TRY IT:
Transcribe the lines below exactly. No image belongs in the transcription.

SUPPLIED MATERIAL:
—————
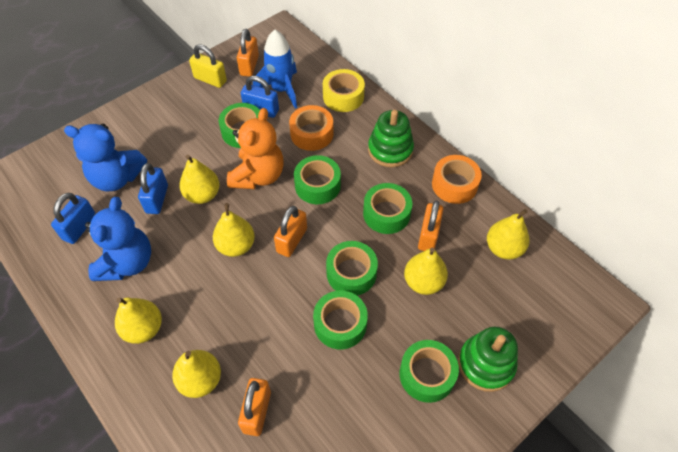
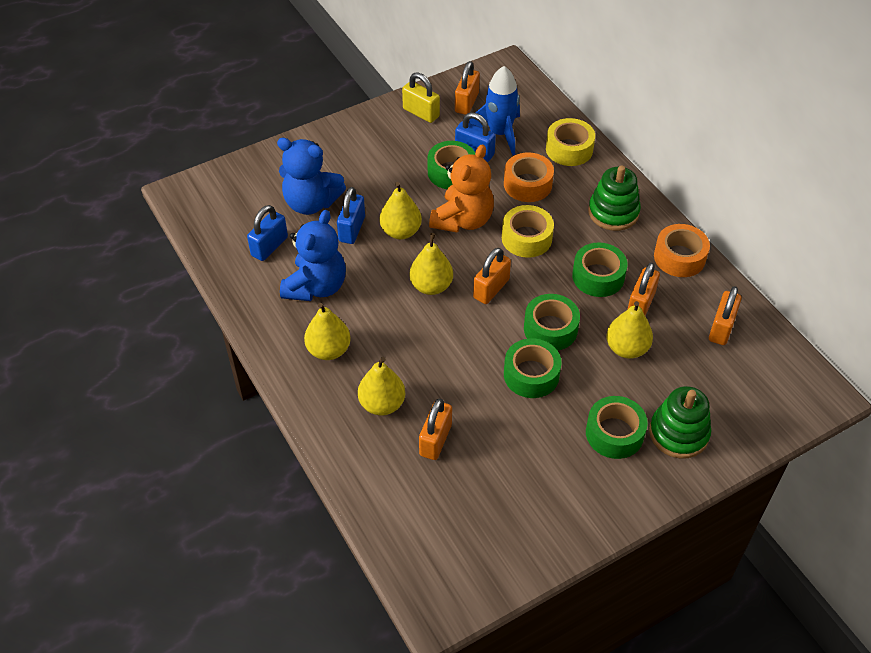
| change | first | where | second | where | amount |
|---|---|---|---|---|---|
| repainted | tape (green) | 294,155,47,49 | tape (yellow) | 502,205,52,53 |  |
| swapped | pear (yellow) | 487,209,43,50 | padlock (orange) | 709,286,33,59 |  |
—————
THE COMPLETED TASK:
| change | first | where | second | where | amount |
|---|---|---|---|---|---|
| repainted | tape (green) | 294,155,47,49 | tape (yellow) | 502,205,52,53 |  |
| swapped | pear (yellow) | 487,209,43,50 | padlock (orange) | 709,286,33,59 |  |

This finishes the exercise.